Please filter the material below down to every line that contains the string "kern", copying each one whole. Case counts, so match uppercase and lowercase letters exactly.

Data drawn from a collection
** Start **

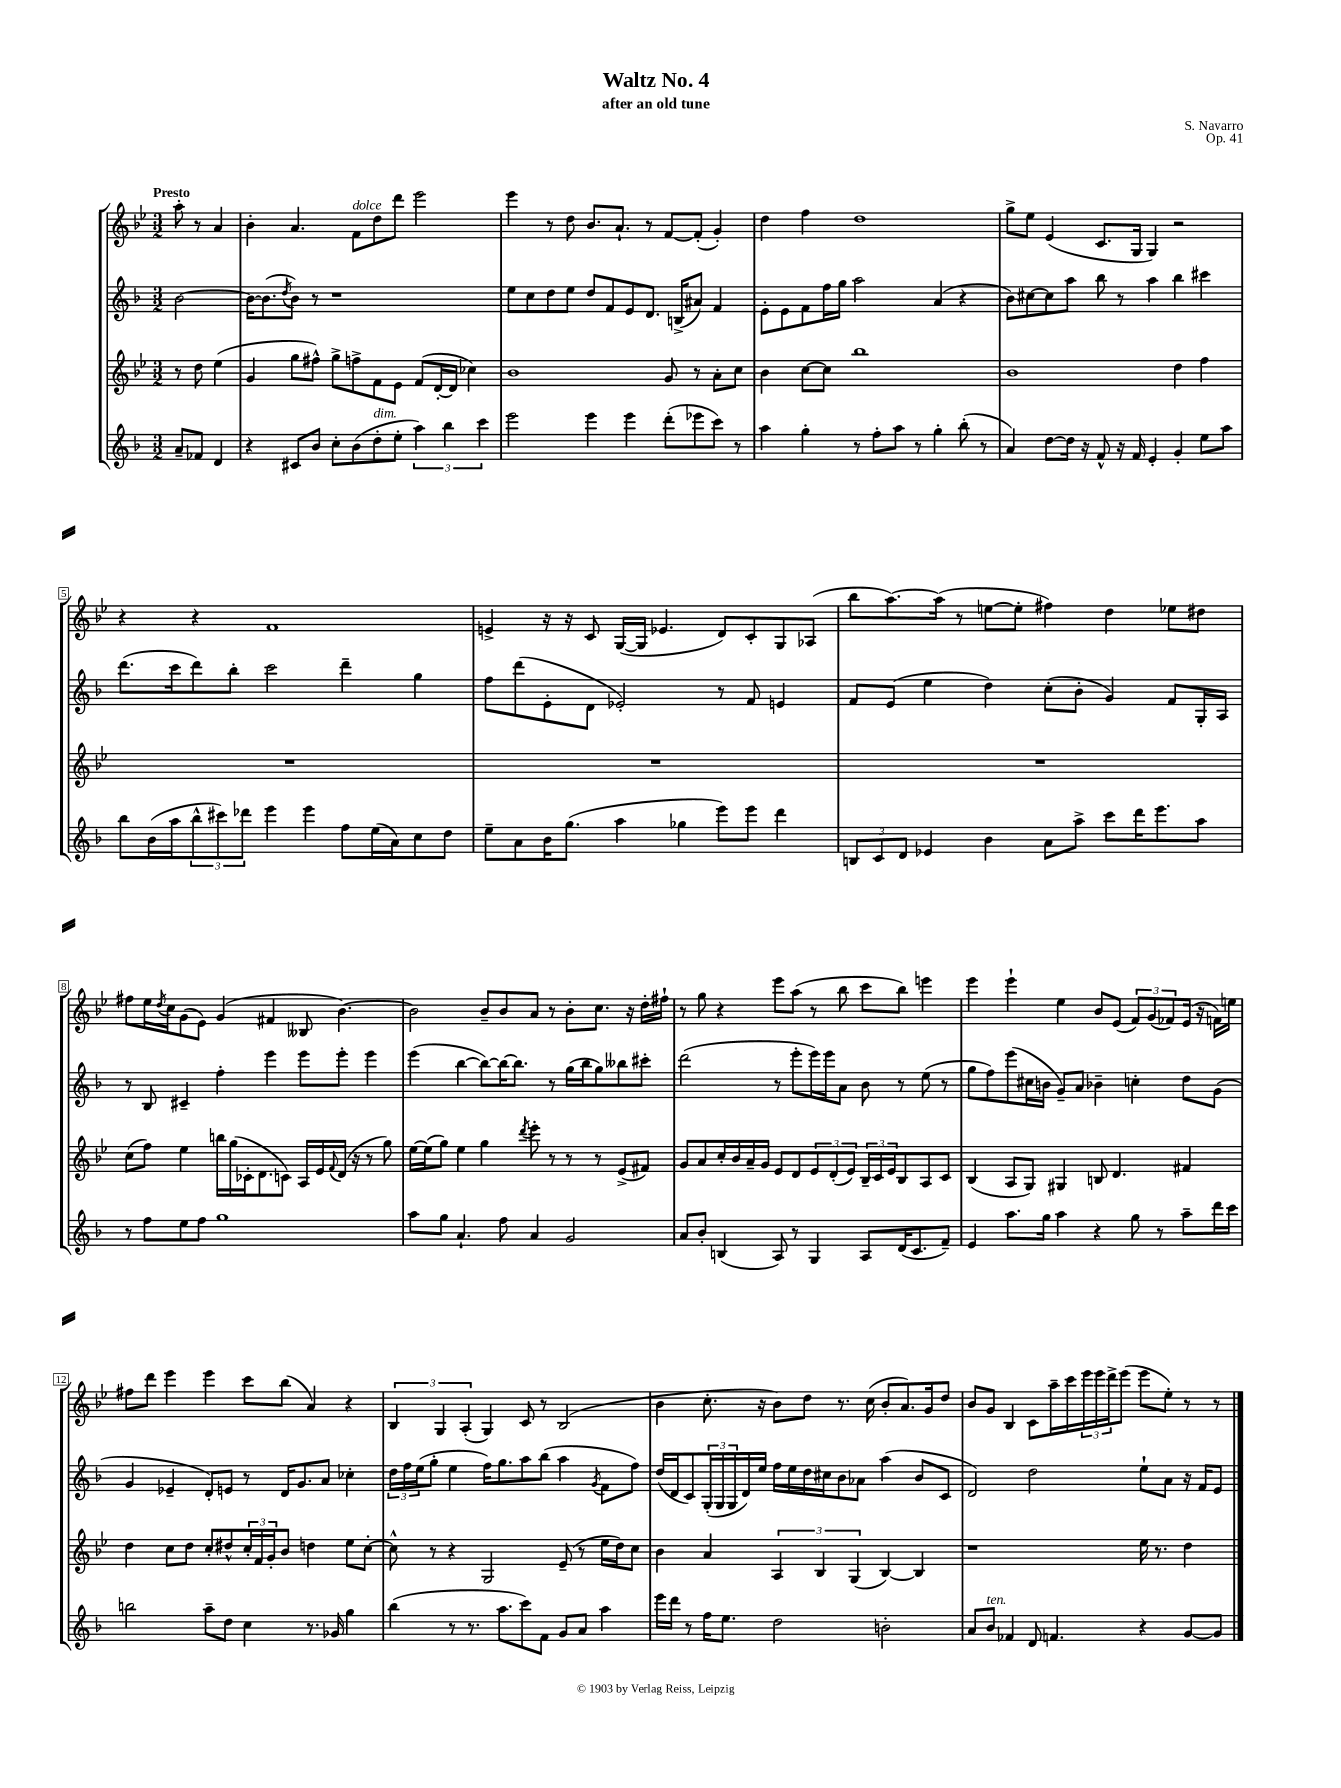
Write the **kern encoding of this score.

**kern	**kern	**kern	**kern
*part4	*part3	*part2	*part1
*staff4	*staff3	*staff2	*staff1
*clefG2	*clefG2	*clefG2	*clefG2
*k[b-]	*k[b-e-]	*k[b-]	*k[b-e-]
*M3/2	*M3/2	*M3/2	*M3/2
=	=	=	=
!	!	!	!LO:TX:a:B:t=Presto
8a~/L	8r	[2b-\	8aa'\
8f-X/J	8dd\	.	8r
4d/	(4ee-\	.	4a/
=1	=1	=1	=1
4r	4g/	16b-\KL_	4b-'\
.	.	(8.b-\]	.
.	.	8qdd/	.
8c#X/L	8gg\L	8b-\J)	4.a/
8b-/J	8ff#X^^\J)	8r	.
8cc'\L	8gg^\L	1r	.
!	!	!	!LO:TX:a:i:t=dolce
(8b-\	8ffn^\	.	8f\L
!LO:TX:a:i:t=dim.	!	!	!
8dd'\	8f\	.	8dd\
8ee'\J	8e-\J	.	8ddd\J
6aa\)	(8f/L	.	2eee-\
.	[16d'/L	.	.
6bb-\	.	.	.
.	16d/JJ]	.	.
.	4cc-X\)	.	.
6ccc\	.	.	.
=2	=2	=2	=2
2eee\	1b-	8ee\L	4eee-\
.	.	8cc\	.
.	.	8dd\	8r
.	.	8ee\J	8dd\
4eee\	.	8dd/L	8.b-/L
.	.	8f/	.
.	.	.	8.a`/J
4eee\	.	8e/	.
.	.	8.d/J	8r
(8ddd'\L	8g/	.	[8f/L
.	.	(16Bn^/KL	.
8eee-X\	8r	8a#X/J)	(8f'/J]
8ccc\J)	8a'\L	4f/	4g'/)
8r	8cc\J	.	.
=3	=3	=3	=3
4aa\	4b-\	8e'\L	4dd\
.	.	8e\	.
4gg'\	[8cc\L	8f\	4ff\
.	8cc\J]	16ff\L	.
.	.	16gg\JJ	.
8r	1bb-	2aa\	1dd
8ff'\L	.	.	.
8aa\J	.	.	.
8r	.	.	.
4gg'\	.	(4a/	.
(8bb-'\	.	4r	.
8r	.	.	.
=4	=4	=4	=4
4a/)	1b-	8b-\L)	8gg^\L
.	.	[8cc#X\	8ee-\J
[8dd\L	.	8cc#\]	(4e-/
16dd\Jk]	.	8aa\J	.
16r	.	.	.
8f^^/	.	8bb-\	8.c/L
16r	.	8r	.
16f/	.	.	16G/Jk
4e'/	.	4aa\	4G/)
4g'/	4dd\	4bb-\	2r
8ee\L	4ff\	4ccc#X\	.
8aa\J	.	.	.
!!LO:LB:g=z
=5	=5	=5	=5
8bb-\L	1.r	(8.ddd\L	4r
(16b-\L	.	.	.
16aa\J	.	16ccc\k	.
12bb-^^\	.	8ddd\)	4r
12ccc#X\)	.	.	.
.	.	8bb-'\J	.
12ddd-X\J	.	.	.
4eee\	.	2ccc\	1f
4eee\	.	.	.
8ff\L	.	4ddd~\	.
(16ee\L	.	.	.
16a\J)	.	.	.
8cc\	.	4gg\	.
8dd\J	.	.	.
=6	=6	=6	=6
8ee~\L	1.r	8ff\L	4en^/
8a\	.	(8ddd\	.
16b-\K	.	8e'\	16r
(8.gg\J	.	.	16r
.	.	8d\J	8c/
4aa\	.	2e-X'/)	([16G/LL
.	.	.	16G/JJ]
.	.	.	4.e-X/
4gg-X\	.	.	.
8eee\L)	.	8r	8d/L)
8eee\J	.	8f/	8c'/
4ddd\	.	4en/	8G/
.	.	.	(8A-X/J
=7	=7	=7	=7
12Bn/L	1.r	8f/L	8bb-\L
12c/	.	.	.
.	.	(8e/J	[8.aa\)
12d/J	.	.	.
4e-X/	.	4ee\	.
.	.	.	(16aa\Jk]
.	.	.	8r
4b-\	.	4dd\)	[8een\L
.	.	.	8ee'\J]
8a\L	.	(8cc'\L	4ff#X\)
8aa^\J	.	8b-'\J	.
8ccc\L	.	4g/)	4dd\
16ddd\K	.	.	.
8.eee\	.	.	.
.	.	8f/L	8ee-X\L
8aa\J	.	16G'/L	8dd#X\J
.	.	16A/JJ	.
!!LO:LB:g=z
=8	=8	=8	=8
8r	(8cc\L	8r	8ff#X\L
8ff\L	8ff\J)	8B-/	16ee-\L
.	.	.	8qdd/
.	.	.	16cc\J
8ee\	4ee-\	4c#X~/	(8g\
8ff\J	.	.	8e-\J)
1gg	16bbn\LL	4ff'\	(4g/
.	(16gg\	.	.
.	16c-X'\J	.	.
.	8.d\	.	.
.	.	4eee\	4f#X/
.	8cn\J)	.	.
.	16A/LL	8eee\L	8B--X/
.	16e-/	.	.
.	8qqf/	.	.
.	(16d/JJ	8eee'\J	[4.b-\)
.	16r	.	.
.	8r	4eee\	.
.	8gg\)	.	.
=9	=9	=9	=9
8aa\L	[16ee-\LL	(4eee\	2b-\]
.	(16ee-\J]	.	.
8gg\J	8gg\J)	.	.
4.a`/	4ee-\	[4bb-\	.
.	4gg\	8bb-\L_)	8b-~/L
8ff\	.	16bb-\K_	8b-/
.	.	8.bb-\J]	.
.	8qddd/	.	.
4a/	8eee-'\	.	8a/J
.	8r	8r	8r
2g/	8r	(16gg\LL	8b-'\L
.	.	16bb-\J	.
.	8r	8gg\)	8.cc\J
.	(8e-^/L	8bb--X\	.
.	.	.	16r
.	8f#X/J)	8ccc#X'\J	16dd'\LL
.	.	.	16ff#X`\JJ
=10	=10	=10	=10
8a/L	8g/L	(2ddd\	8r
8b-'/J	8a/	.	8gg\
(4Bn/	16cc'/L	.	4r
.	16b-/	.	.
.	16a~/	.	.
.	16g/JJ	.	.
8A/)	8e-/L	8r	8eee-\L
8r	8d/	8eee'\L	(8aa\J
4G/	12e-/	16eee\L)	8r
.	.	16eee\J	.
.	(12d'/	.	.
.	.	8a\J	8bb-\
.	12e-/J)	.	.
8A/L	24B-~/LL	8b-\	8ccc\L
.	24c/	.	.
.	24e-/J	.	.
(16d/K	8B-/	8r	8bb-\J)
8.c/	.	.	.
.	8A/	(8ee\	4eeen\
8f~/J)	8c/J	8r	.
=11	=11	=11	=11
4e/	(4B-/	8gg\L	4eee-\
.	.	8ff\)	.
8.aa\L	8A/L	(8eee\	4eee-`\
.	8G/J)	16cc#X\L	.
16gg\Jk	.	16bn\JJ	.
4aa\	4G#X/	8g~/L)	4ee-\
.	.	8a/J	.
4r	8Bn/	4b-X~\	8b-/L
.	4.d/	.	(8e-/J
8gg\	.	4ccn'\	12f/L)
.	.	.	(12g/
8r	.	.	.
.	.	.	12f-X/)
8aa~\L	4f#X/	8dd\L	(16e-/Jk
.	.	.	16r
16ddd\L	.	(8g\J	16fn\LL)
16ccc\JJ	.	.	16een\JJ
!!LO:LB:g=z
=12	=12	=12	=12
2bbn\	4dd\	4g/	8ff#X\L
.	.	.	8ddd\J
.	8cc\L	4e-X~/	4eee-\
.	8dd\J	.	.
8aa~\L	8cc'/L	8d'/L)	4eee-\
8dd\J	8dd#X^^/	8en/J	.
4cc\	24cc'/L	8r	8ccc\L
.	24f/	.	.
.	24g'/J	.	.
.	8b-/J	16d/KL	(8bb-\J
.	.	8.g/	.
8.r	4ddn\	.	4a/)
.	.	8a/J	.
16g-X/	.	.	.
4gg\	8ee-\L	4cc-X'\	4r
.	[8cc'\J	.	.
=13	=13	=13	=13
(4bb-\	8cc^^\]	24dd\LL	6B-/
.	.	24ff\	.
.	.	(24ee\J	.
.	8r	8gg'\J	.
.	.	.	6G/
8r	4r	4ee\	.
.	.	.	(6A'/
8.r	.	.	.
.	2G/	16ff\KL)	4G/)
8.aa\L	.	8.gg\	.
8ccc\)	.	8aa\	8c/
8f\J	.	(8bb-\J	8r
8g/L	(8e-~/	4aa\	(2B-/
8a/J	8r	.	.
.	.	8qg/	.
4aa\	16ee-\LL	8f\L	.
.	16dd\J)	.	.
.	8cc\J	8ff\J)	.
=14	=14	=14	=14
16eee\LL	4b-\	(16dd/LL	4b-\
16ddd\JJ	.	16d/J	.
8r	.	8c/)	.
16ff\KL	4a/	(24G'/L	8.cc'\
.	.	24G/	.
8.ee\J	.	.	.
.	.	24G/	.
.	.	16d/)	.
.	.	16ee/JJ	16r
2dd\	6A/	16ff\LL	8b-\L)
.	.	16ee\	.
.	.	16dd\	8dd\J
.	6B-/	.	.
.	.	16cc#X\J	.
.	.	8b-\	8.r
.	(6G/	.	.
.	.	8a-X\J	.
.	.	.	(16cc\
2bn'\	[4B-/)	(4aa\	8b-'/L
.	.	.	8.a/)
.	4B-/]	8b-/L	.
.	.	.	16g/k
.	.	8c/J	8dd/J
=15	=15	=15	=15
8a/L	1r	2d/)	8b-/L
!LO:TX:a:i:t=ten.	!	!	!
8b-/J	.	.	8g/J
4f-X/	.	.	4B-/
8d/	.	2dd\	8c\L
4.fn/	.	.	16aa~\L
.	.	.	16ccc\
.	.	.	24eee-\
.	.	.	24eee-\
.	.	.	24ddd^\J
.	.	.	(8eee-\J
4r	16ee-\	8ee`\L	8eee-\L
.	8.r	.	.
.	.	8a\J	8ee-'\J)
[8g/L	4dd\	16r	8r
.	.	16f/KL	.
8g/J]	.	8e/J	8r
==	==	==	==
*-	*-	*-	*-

** End **

● **SOLUTION TO THIS EXERCISE**:
Write the **kern encoding of this score.
**kern	**kern	**kern	**kern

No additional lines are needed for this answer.